## How to complete this task:
Please output every record below exactly as written, leaving out any pictures.

## Material to process:
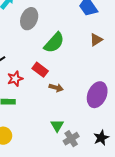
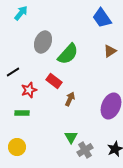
gray ellipse: (29, 19) -> (43, 42), moved
brown arrow: (56, 88) -> (70, 99), turned -80

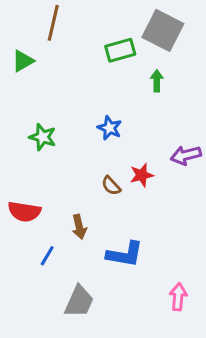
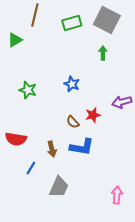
green rectangle: (120, 50) -> (72, 23), moved
blue L-shape: (125, 254) -> (82, 147), moved
gray trapezoid: (79, 301) -> (59, 187), moved

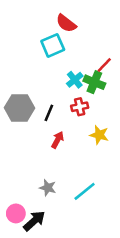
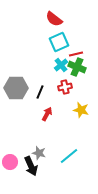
cyan square: (53, 45) -> (59, 42), moved
red line: (104, 65) -> (76, 54), moved, turned 32
pink circle: (16, 213) -> (10, 162), moved
black arrow: (34, 221) -> (31, 166), moved, turned 108

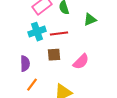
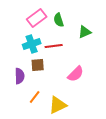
brown square: (54, 55) -> (38, 65), moved
orange line: (32, 85) -> (35, 97), moved

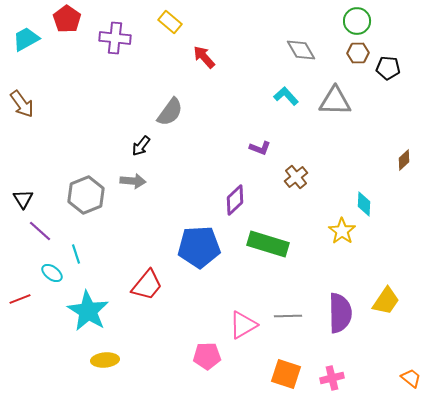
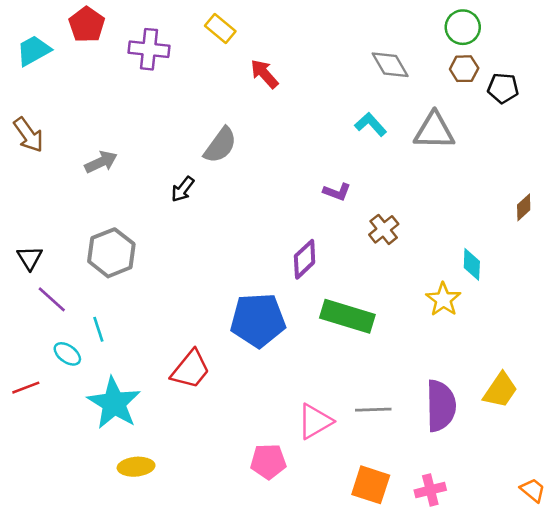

## Task response:
gray ellipse: (29, 19) -> (43, 42), moved
brown arrow: (56, 88) -> (70, 99), turned -80

green rectangle: (120, 50) -> (72, 23), moved
blue L-shape: (125, 254) -> (82, 147), moved
gray trapezoid: (79, 301) -> (59, 187), moved

cyan square: (53, 45) -> (59, 42), moved
red line: (104, 65) -> (76, 54), moved, turned 32
pink circle: (16, 213) -> (10, 162), moved
black arrow: (34, 221) -> (31, 166), moved, turned 108

brown square: (54, 55) -> (38, 65), moved
orange line: (32, 85) -> (35, 97), moved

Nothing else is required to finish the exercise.